_Material provided_
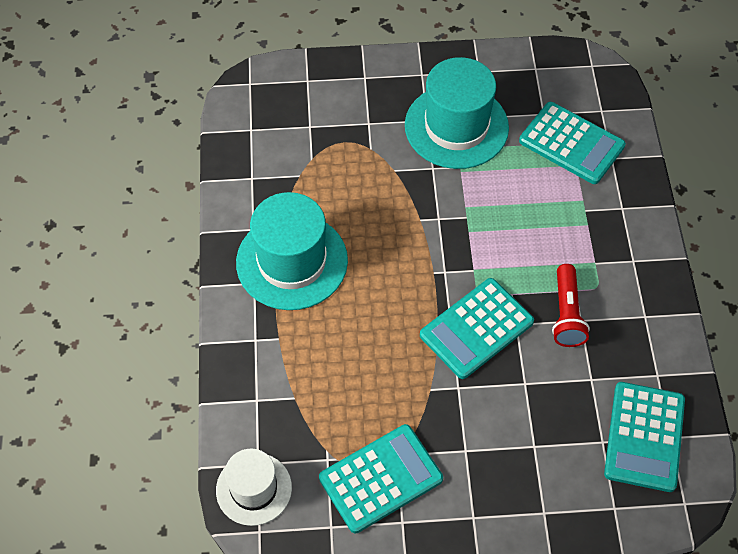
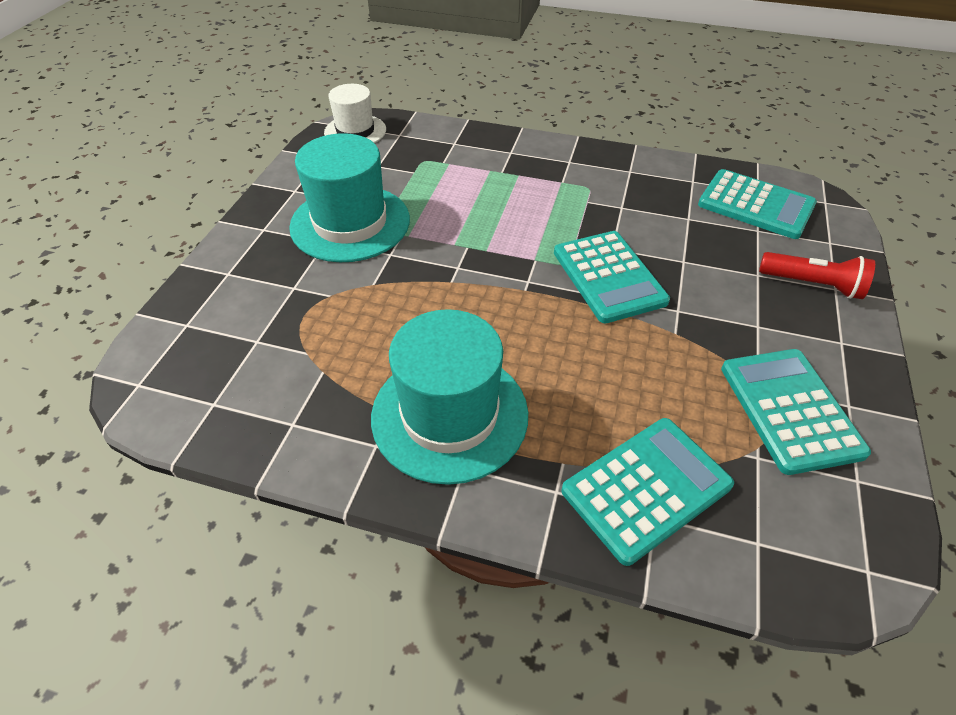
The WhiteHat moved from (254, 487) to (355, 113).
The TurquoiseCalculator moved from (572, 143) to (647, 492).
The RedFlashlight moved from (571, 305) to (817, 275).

_What you should do_
Print out the whole listing word for word. Leave the pictures out.

_Exercise result_
The WhiteHat moved from (254, 487) to (355, 113).
The TurquoiseCalculator moved from (572, 143) to (647, 492).
The RedFlashlight moved from (571, 305) to (817, 275).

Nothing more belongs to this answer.